EXERCISE REQUIREMENTS:
Omit any pictures, and restate word for word only the lines from the one with "brown button [536,294,600,337]" through the end of the data below.

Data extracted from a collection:
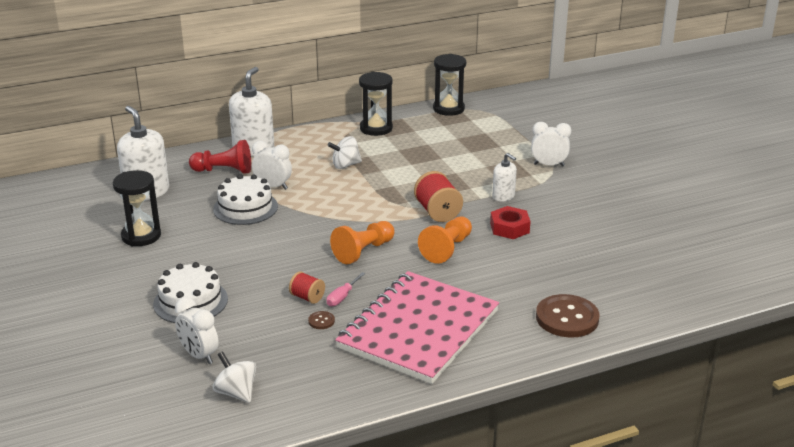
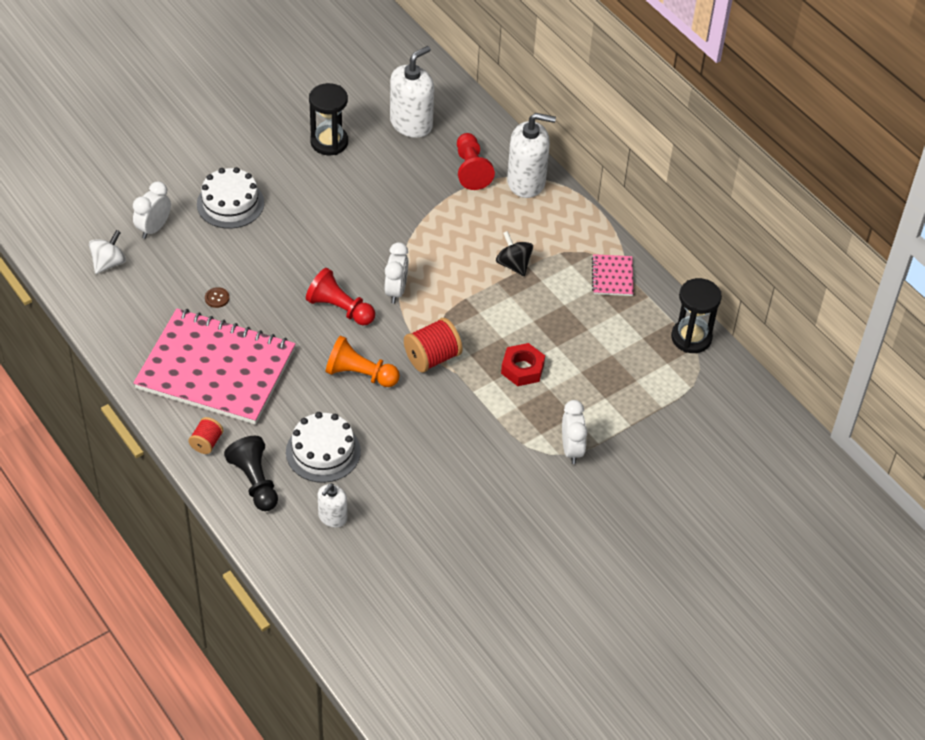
camera: 75 degrees right, 20 degrees up
white cake [213,174,278,225] -> white cake moved to [286,412,361,483]
white clock [252,141,292,190] -> white clock moved to [385,242,408,304]
red spool [289,271,325,304] -> red spool moved to [188,417,224,454]
pink screwdriver [327,272,366,307] -> none
white spinning top [328,136,362,169] -> black spinning top [496,231,533,276]
orange pawn [330,221,395,264] -> red pawn [306,268,375,325]
black hourglass [359,72,393,136] -> pink notebook [592,254,634,296]
red nut [490,206,531,239] -> red nut moved to [501,343,545,386]
white soap dispenser [492,153,517,202] -> white soap dispenser moved to [318,483,347,528]
brown button [536,294,600,337] -> black pawn [224,436,278,511]

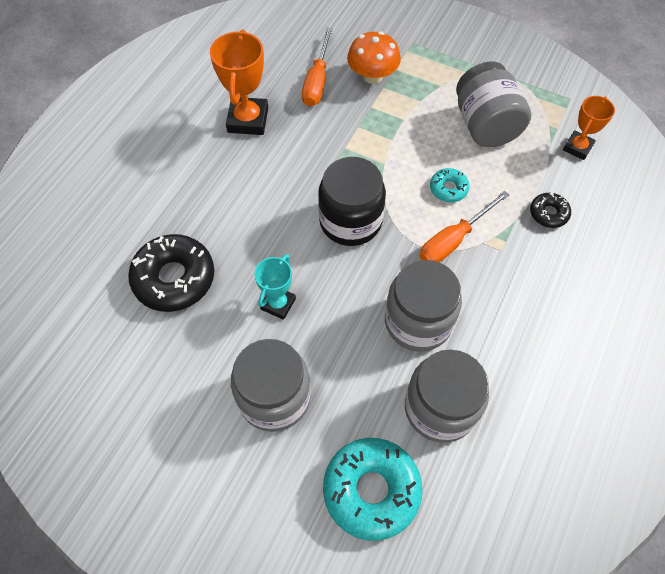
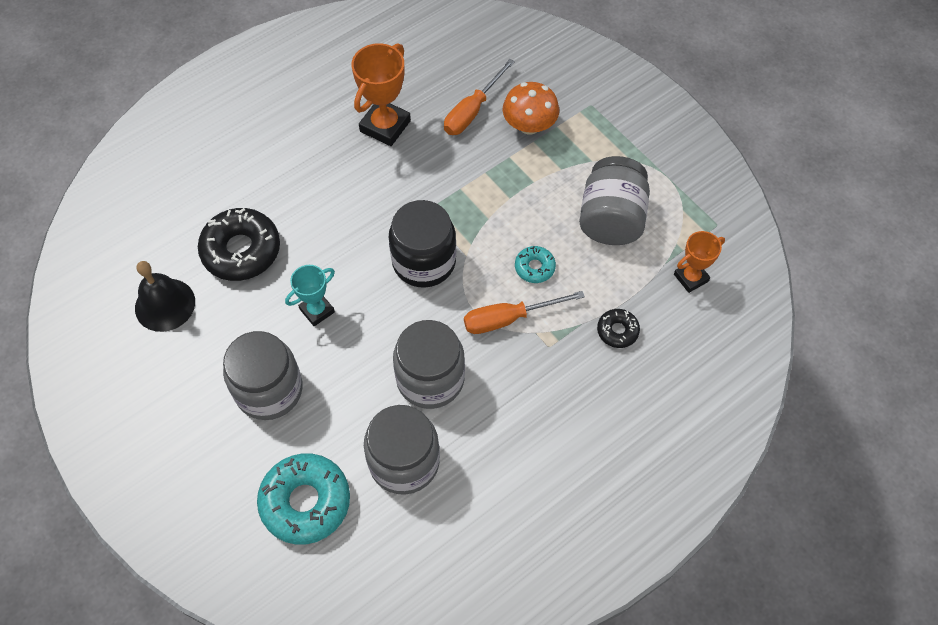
camera: 25 degrees right, 0 degrees up
none -> black bell [135,261,195,332]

RESPONSE TO THE EXERCISE:
brown button [536,294,600,337] -> black pawn [224,436,278,511]

camera: 25 degrees right, 0 degrees up
none -> black bell [135,261,195,332]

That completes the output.